### Provided information
__________

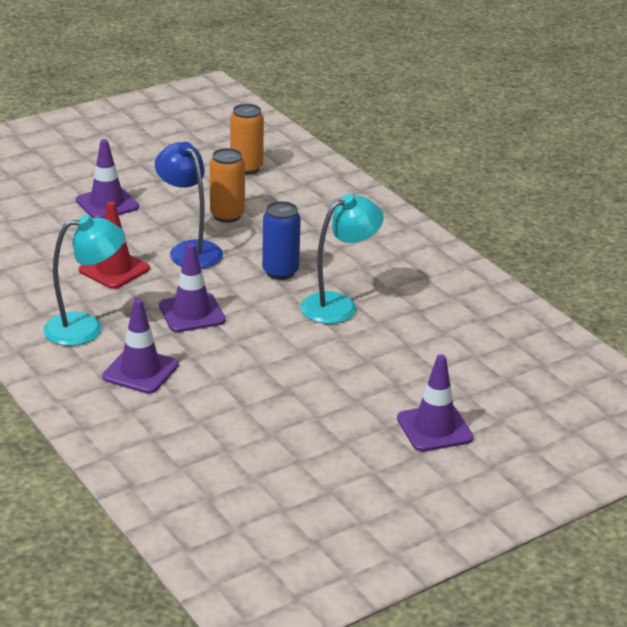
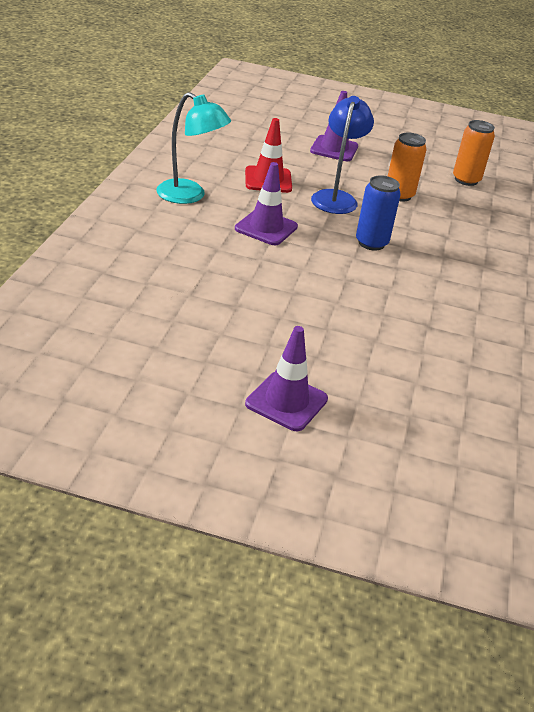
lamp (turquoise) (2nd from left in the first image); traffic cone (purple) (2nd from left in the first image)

__________

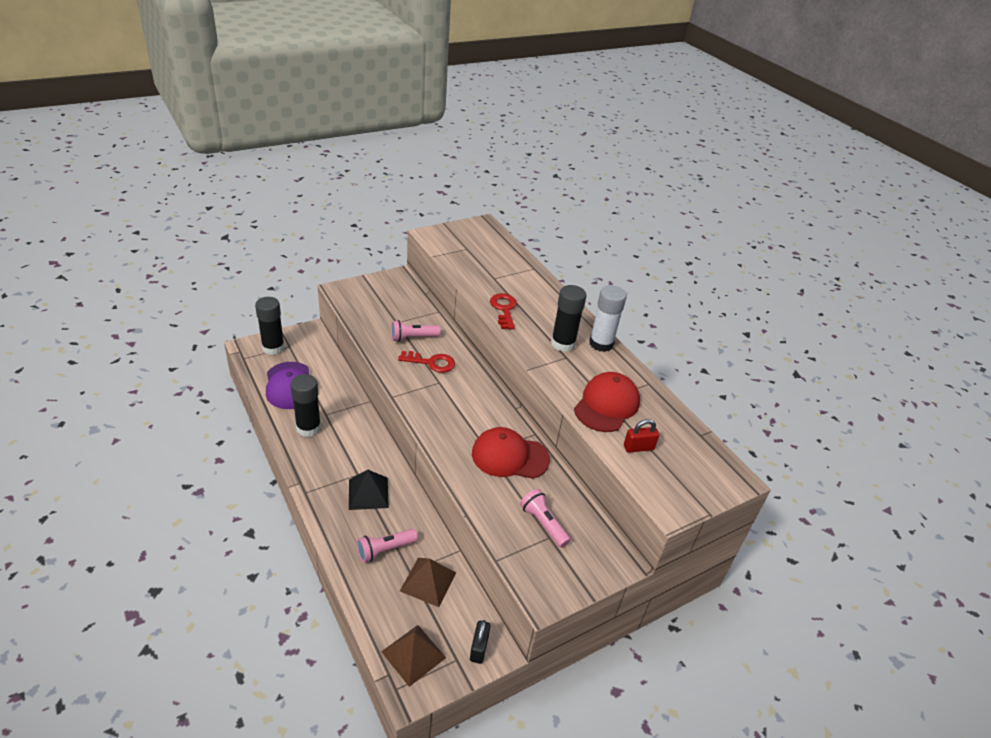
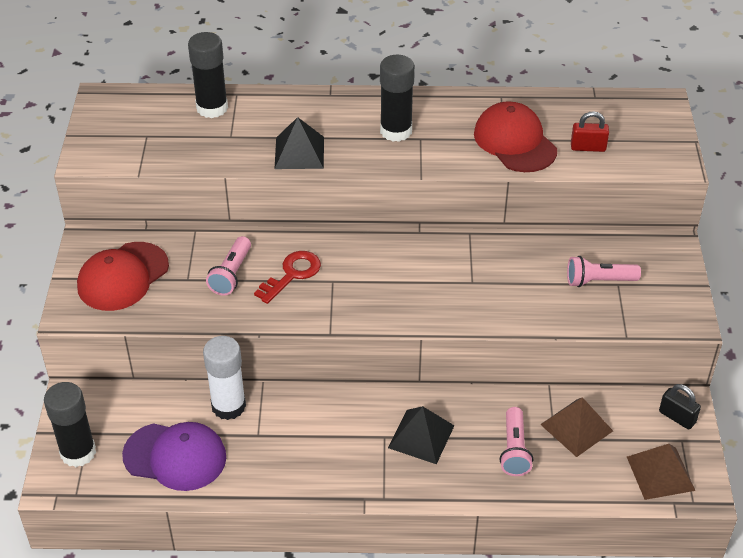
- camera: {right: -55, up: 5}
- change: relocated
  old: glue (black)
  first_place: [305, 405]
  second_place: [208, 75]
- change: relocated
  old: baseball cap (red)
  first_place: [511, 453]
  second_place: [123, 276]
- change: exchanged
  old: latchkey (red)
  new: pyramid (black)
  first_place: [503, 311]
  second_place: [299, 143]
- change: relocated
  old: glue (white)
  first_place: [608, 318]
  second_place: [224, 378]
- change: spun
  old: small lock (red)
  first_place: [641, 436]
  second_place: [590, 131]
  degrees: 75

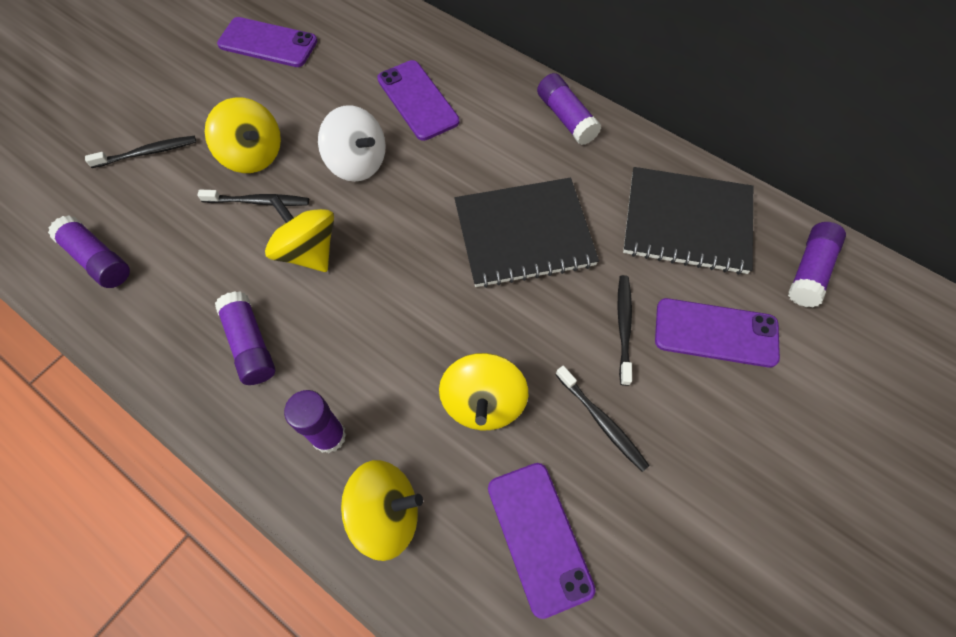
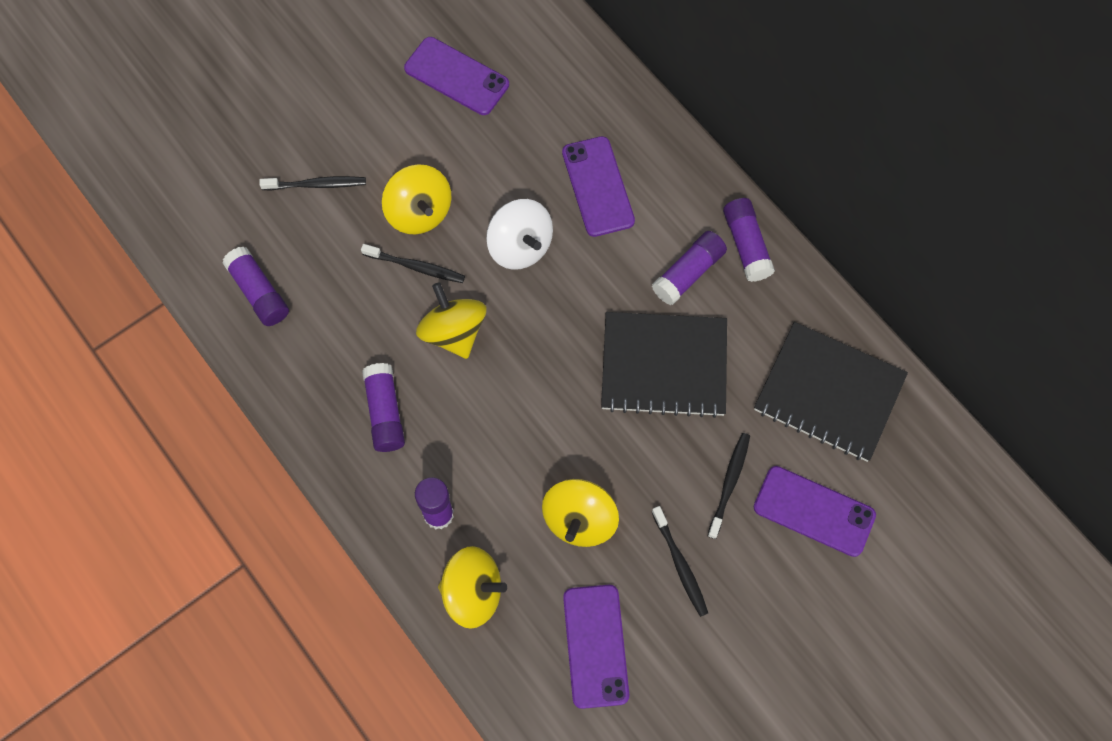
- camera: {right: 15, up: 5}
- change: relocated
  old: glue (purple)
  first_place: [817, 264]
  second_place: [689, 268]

__________

### Work required
From the entries above, write out only the lines starting at the line that holds "first_place: [305, 405]" and ending at the line that holds "old: small lock (red)", keeping both and matching them exactly.

### Exercise output
  first_place: [305, 405]
  second_place: [208, 75]
- change: relocated
  old: baseball cap (red)
  first_place: [511, 453]
  second_place: [123, 276]
- change: exchanged
  old: latchkey (red)
  new: pyramid (black)
  first_place: [503, 311]
  second_place: [299, 143]
- change: relocated
  old: glue (white)
  first_place: [608, 318]
  second_place: [224, 378]
- change: spun
  old: small lock (red)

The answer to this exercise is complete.